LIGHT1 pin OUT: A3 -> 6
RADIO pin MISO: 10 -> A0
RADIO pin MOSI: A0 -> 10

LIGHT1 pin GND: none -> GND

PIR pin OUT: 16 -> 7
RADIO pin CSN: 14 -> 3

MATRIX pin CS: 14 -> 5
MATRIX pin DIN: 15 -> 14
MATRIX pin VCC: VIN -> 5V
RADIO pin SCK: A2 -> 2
---
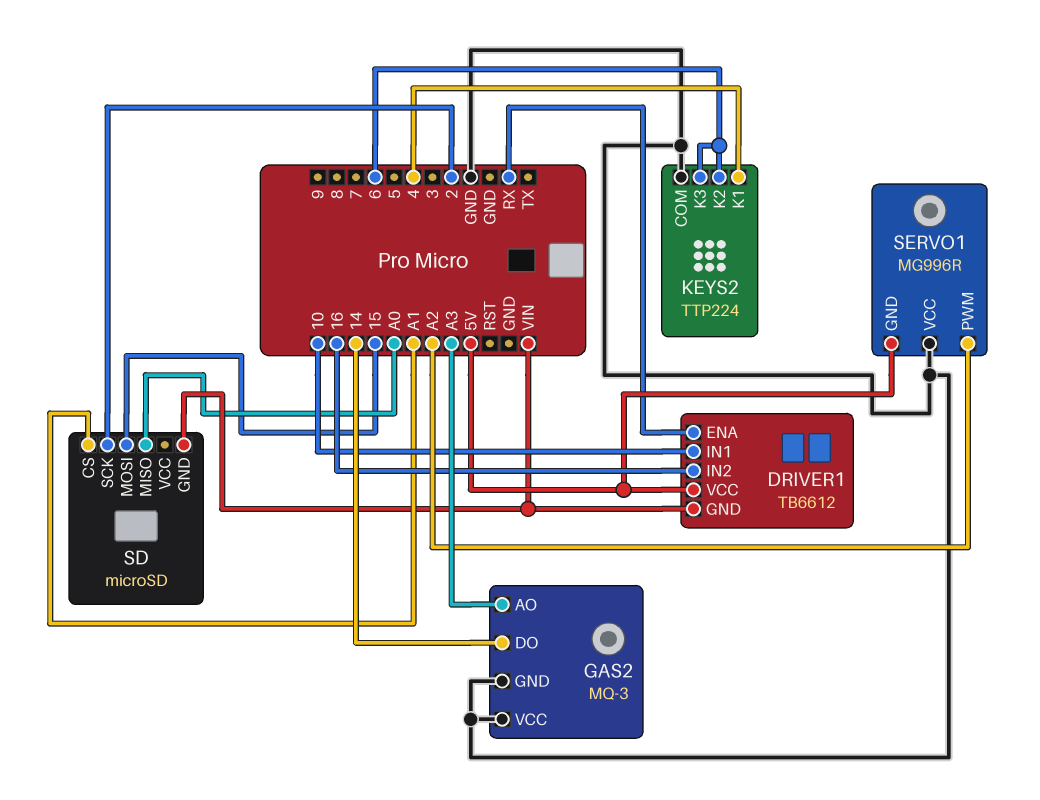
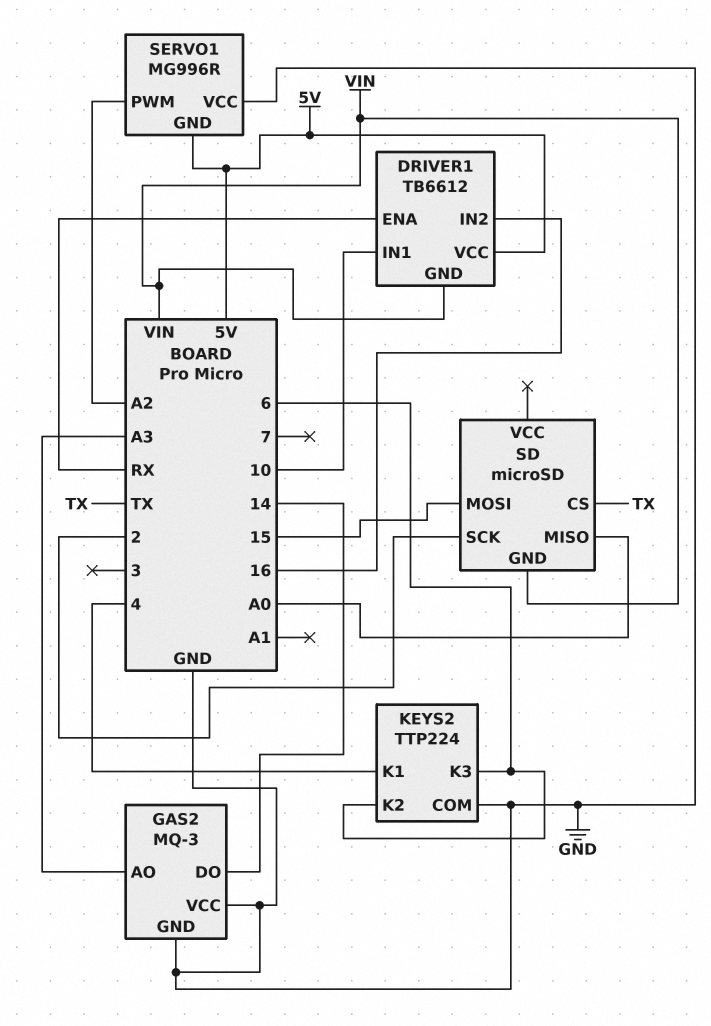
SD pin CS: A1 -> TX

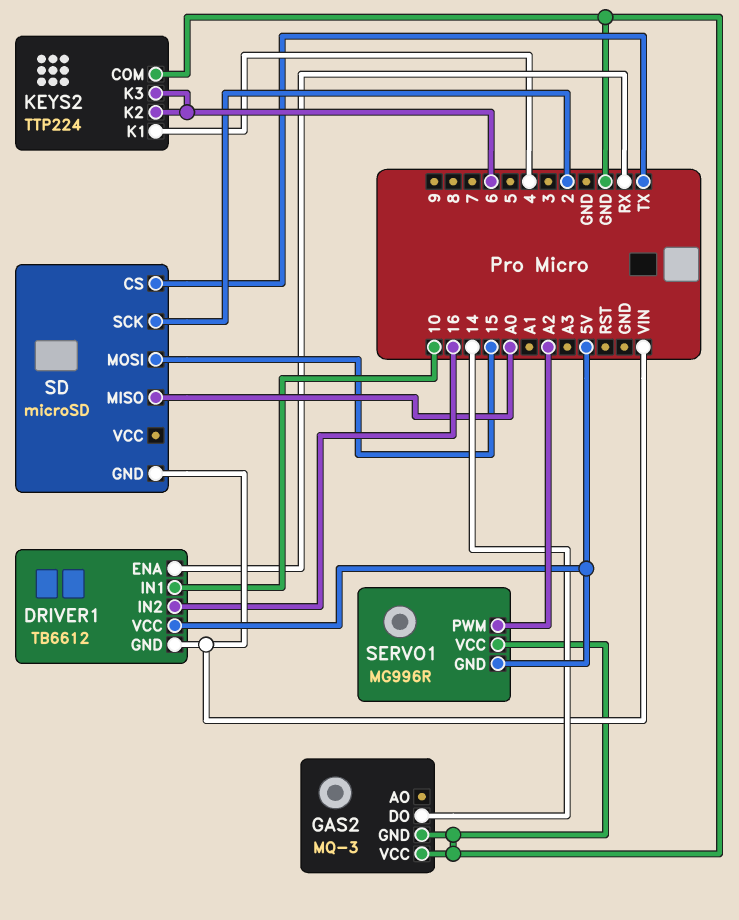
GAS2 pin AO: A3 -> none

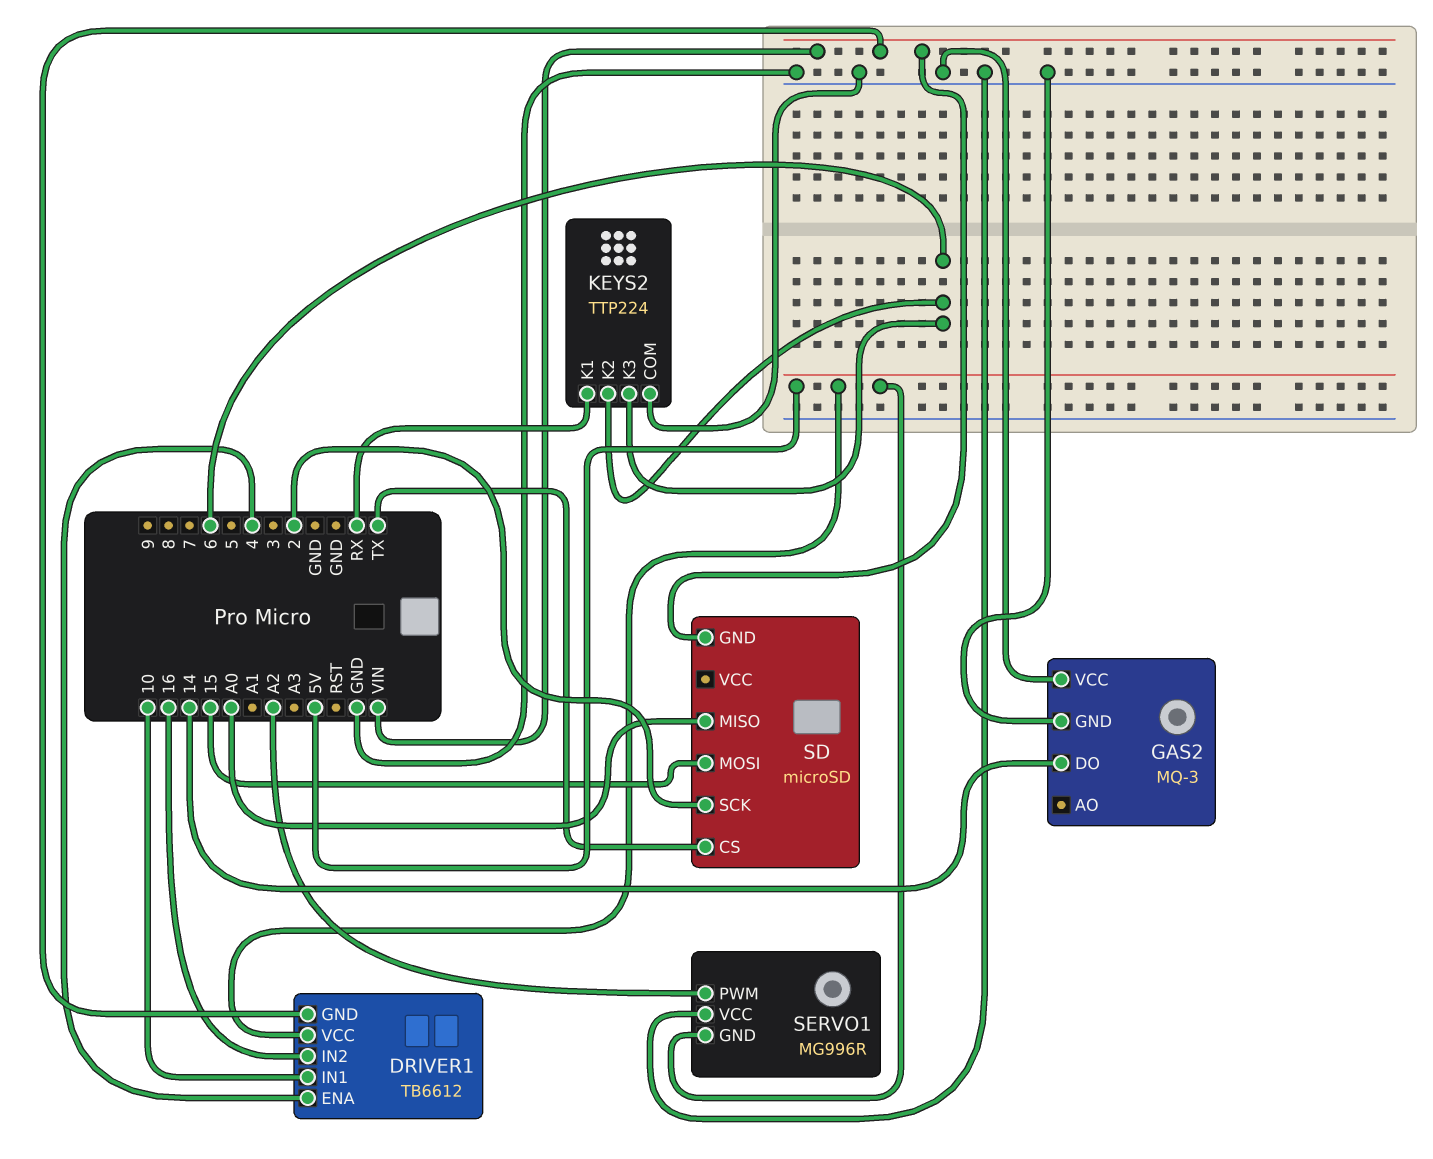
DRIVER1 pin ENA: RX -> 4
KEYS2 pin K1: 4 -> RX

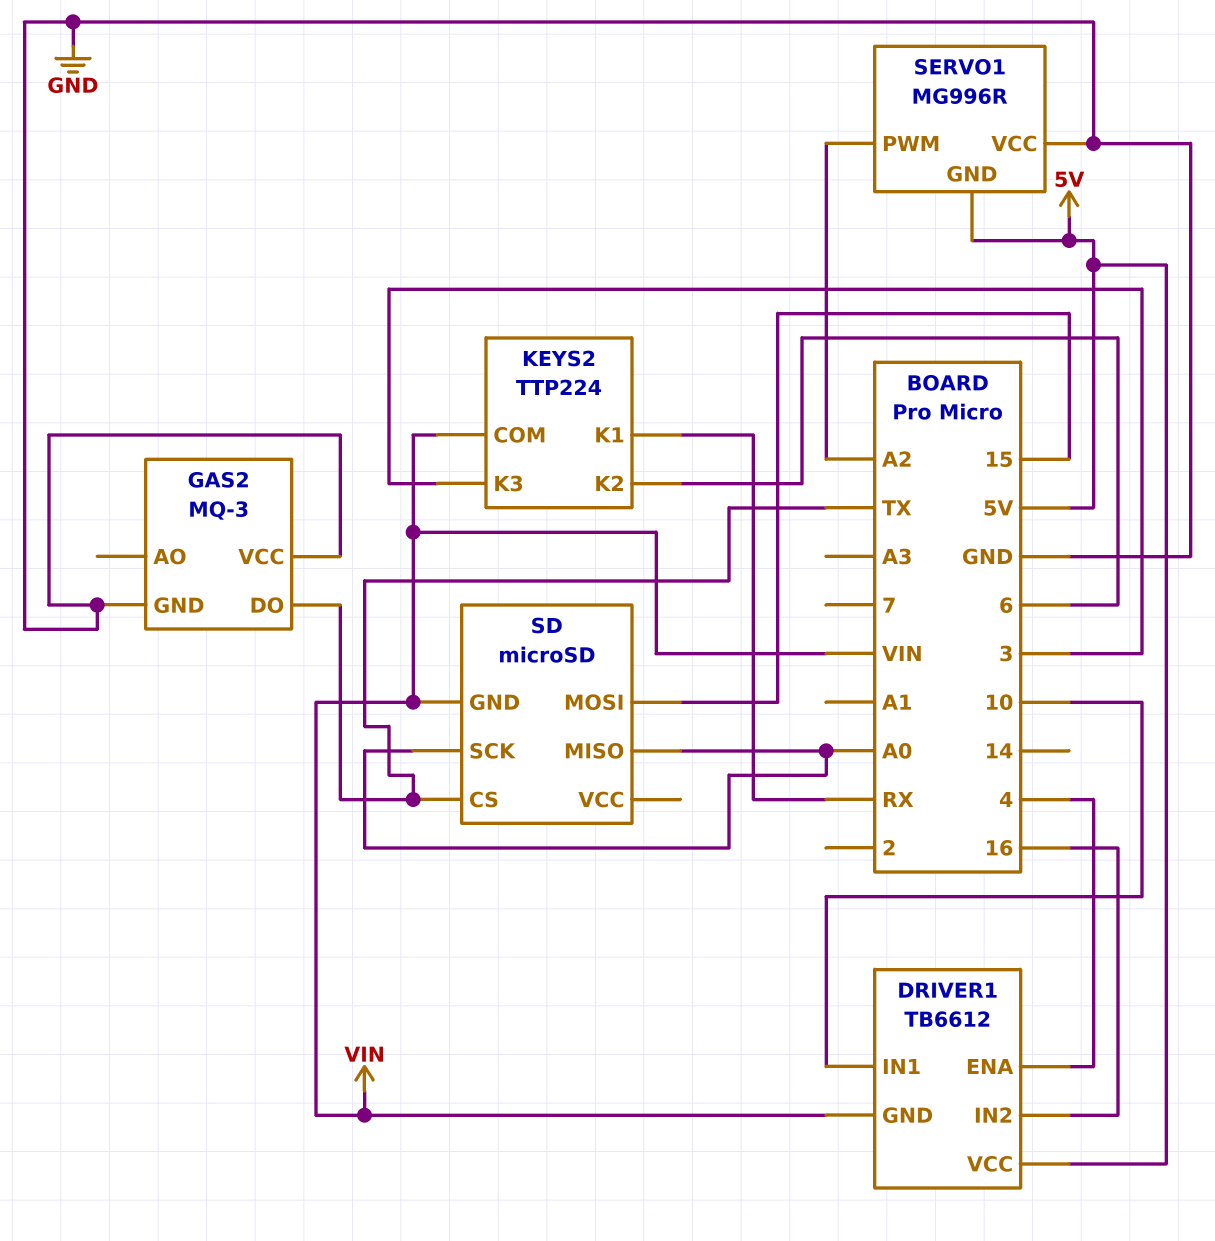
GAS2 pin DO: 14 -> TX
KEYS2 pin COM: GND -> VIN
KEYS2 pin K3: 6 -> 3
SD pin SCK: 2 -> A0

- **Task instructions**
Could you retype exactly the lines above, starting at the line that contains "MATRIX pin CS: 14 -> 5" and ending at the line that contains "RADIO pin SCK: A2 -> 2", and nothing more?

- **Result**
MATRIX pin CS: 14 -> 5
MATRIX pin DIN: 15 -> 14
MATRIX pin VCC: VIN -> 5V
RADIO pin SCK: A2 -> 2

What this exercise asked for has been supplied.